> **YOUR OBJECTIVE**:
All records below are to be duplicated exactly, with every picture excluded.

> **Stored dataset items**:
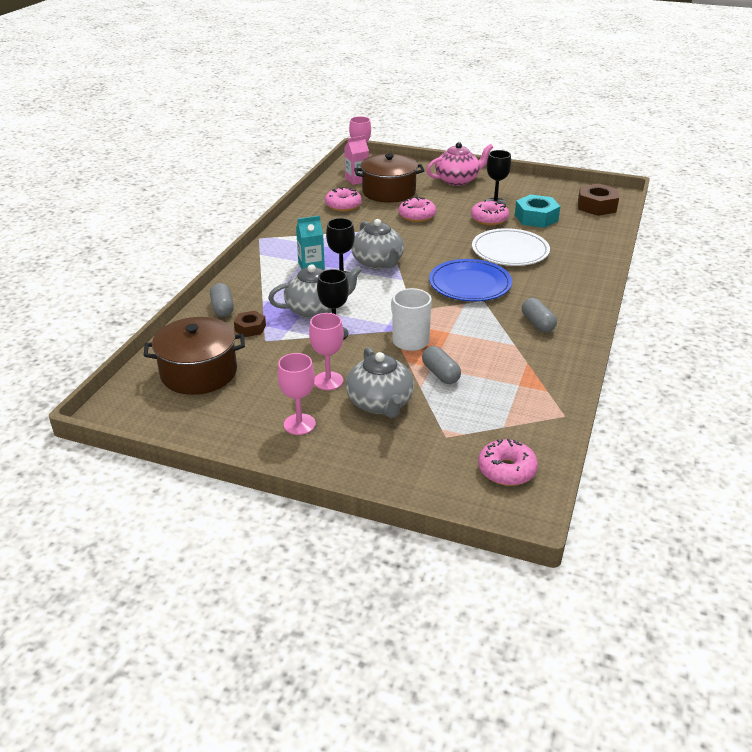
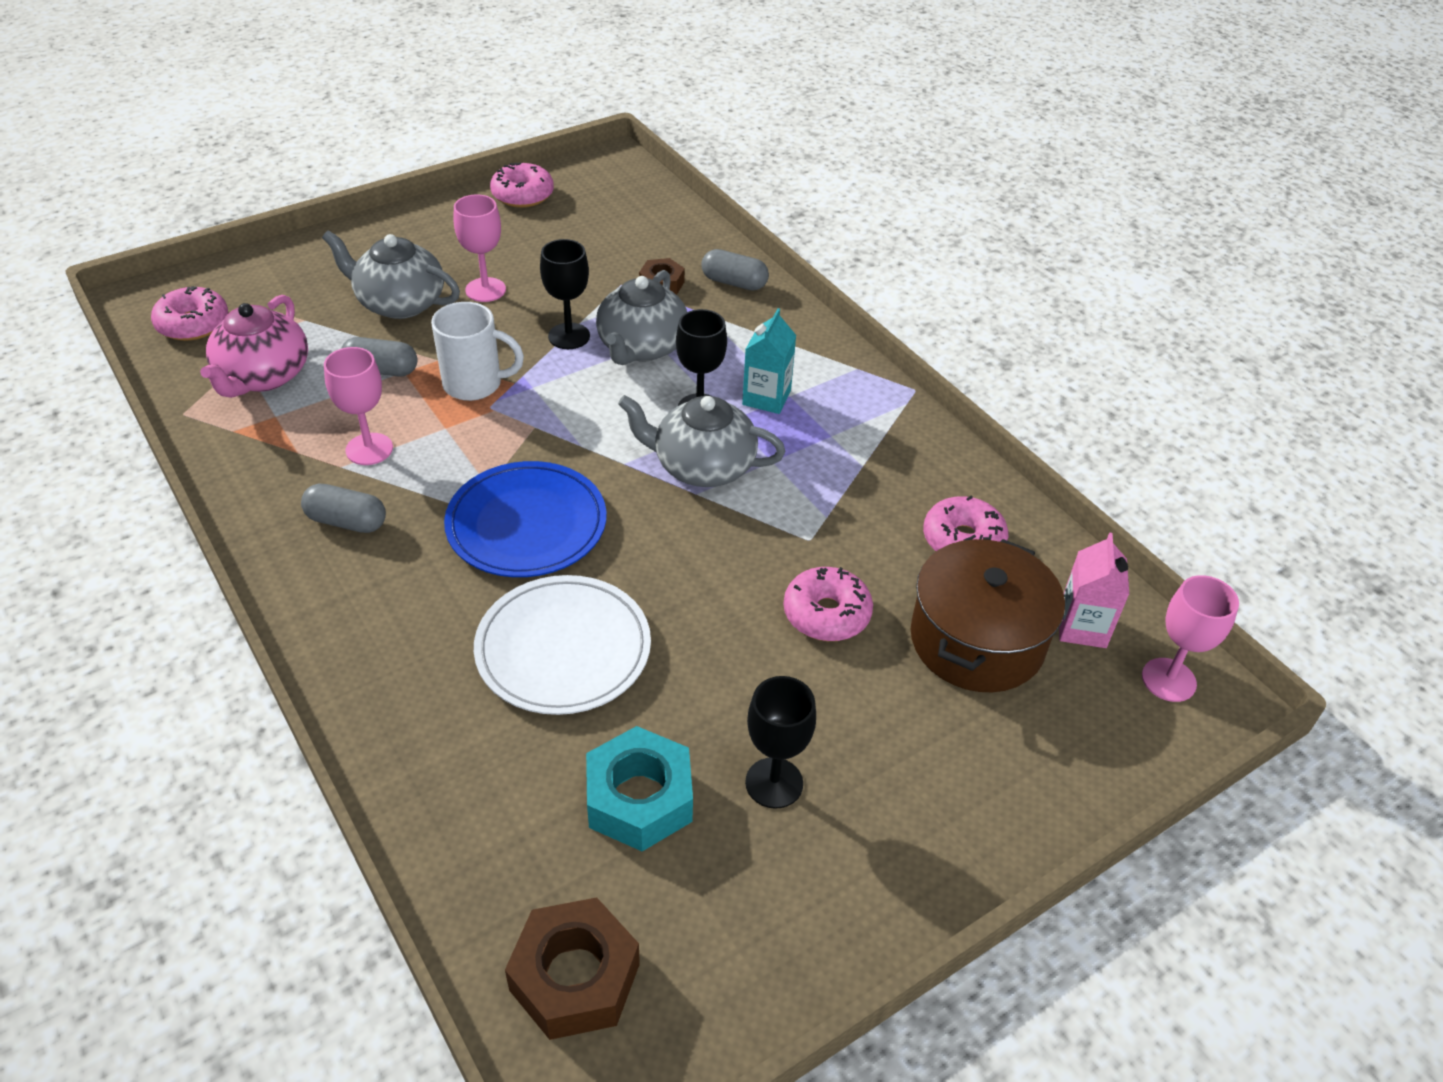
camera: 125 degrees right, 10 degrees up
brown pot [144,317,245,395] -> none
pink goblet [277,353,316,435] -> pink goblet moved to [324,347,393,465]
pink teapot [427,142,493,186] -> pink teapot moved to [200,295,308,398]
pink donut [471,200,509,225] -> pink donut moved to [490,162,554,208]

> **RESPONSE**:
camera: 125 degrees right, 10 degrees up
brown pot [144,317,245,395] -> none
pink goblet [277,353,316,435] -> pink goblet moved to [324,347,393,465]
pink teapot [427,142,493,186] -> pink teapot moved to [200,295,308,398]
pink donut [471,200,509,225] -> pink donut moved to [490,162,554,208]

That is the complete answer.